EXERCISE INSTRUCTIONS: What's needed is a word-for-word retyping of the entries below, pictures omitted.

Stored items from a collection
Start of Block

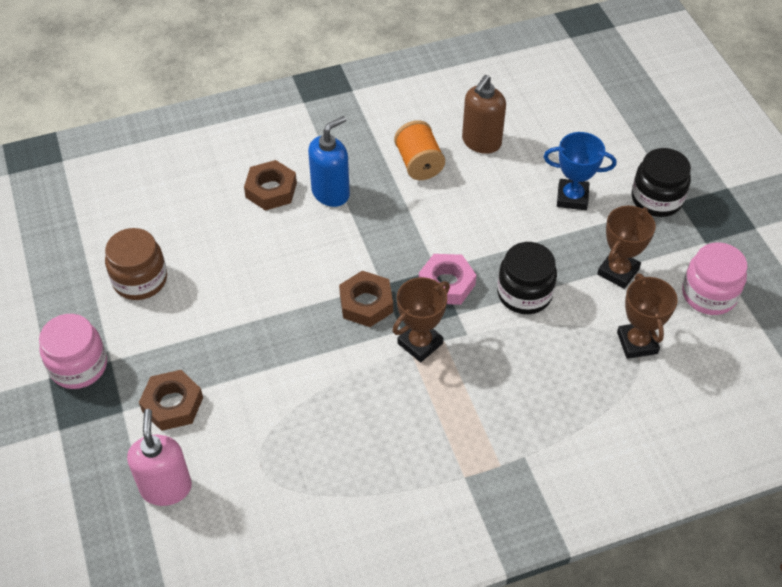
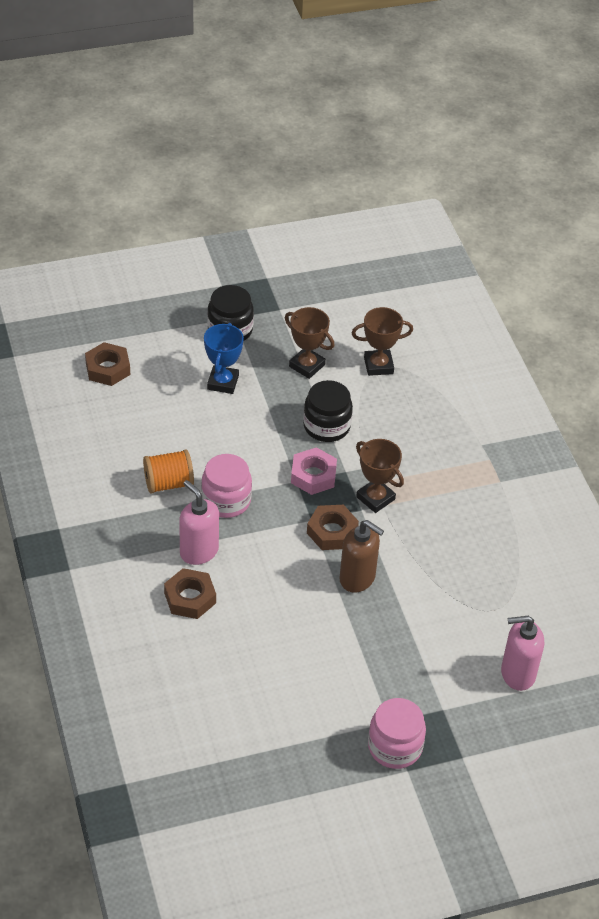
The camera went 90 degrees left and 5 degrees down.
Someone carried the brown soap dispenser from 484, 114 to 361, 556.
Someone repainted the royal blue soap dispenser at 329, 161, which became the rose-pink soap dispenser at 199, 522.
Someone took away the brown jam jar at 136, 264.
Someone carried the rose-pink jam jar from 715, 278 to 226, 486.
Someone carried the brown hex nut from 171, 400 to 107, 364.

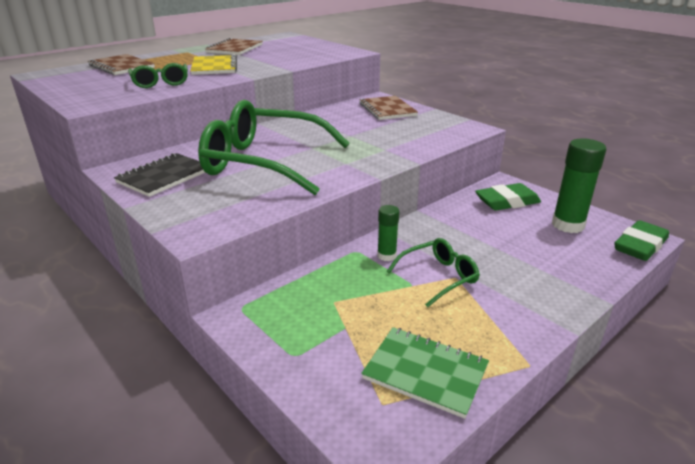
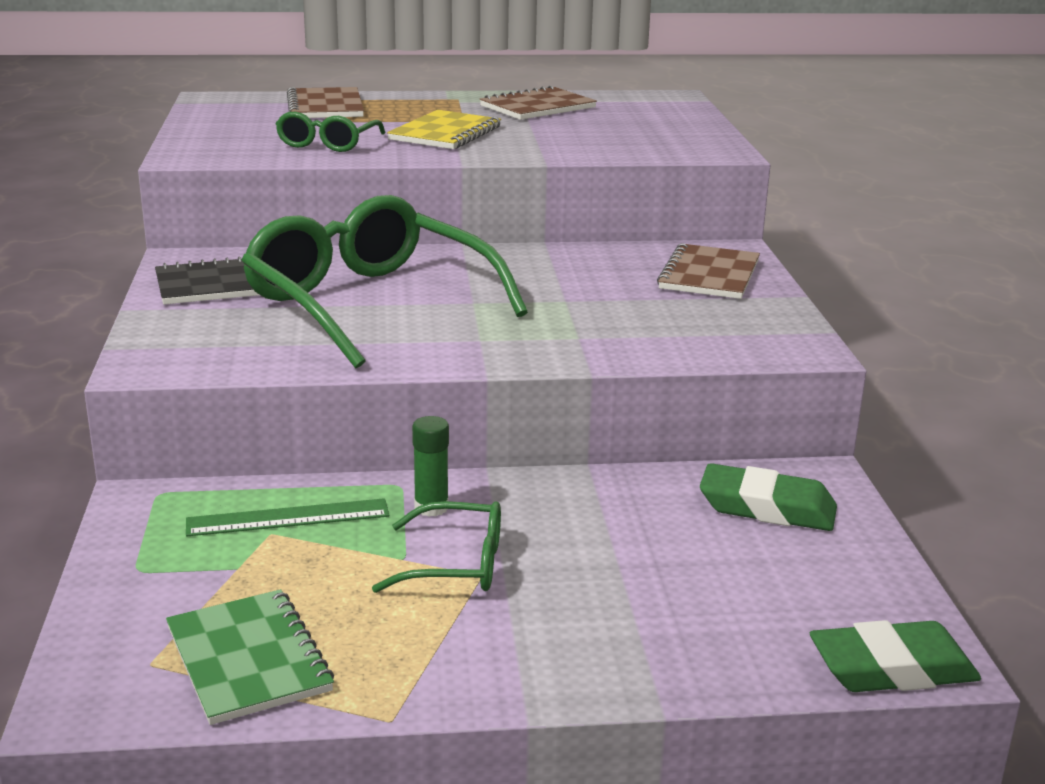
The camera went 35 degrees right and 5 degrees down.
Someone took away the green glue at 579, 185.
Someone put down the green straightedge at 287, 517.

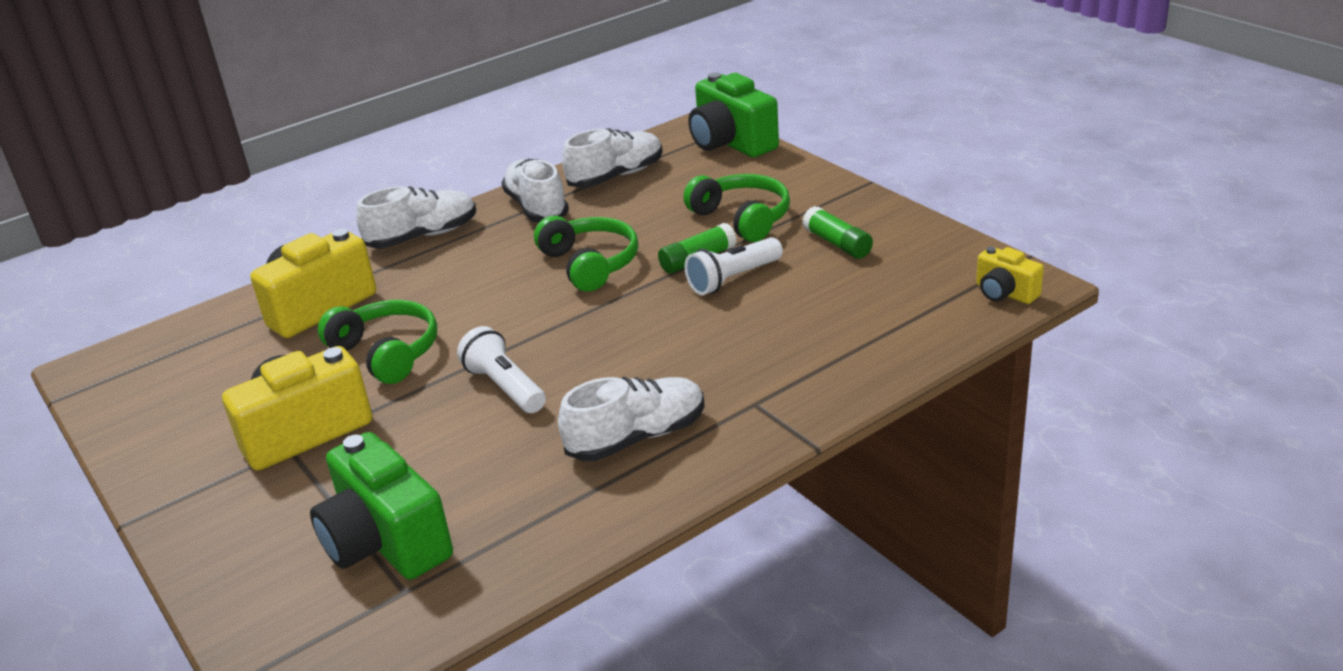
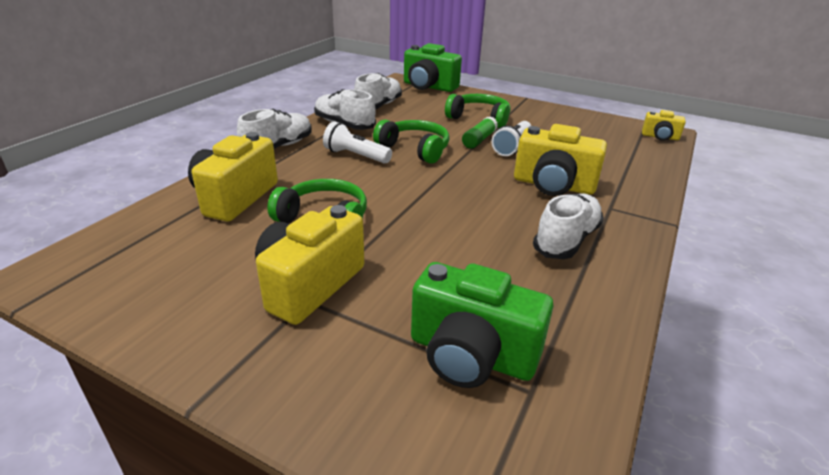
The camera went 30 degrees left and 0 degrees up.
Someone took away the green glue at 837, 232.
Someone carried the pure white flashlight from 501, 369 to 357, 142.
Someone put down the yellow camera at 560, 160.

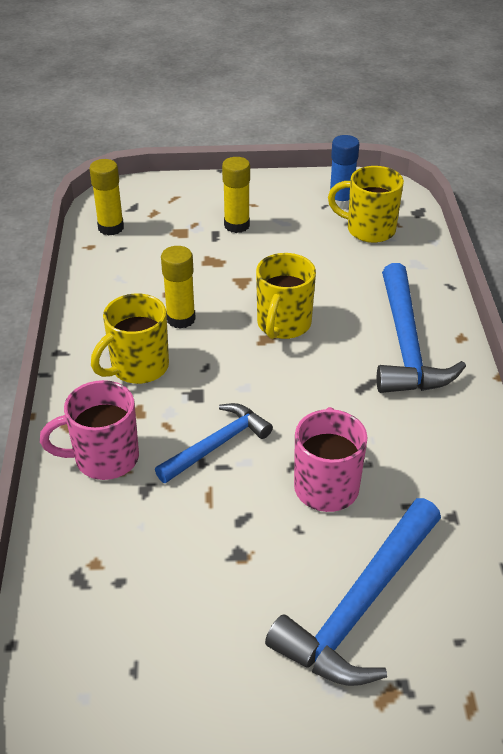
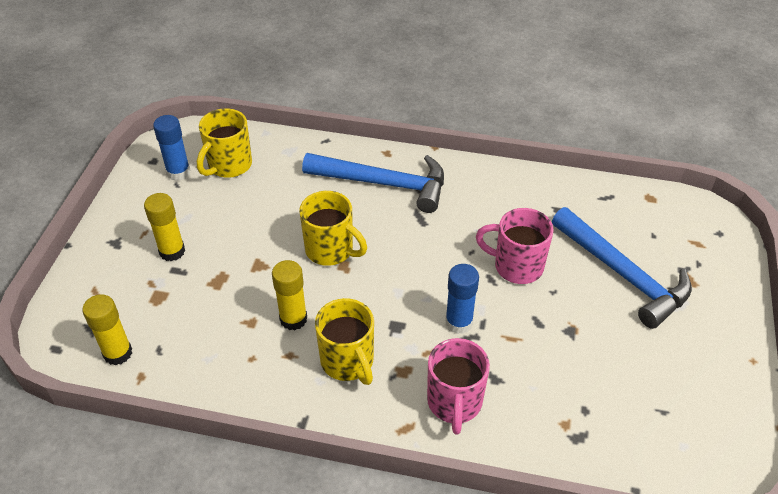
The camera went 75 degrees left and 5 degrees up.
Someone swapped the royal blue carpenter's hammer at 214, 443 for the royal blue glue at 462, 299.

End of Block

ANSWER TO THIS TASK:
The camera went 90 degrees left and 5 degrees down.
Someone carried the brown soap dispenser from 484, 114 to 361, 556.
Someone repainted the royal blue soap dispenser at 329, 161, which became the rose-pink soap dispenser at 199, 522.
Someone took away the brown jam jar at 136, 264.
Someone carried the rose-pink jam jar from 715, 278 to 226, 486.
Someone carried the brown hex nut from 171, 400 to 107, 364.

The camera went 35 degrees right and 5 degrees down.
Someone took away the green glue at 579, 185.
Someone put down the green straightedge at 287, 517.

The camera went 30 degrees left and 0 degrees up.
Someone took away the green glue at 837, 232.
Someone carried the pure white flashlight from 501, 369 to 357, 142.
Someone put down the yellow camera at 560, 160.

The camera went 75 degrees left and 5 degrees up.
Someone swapped the royal blue carpenter's hammer at 214, 443 for the royal blue glue at 462, 299.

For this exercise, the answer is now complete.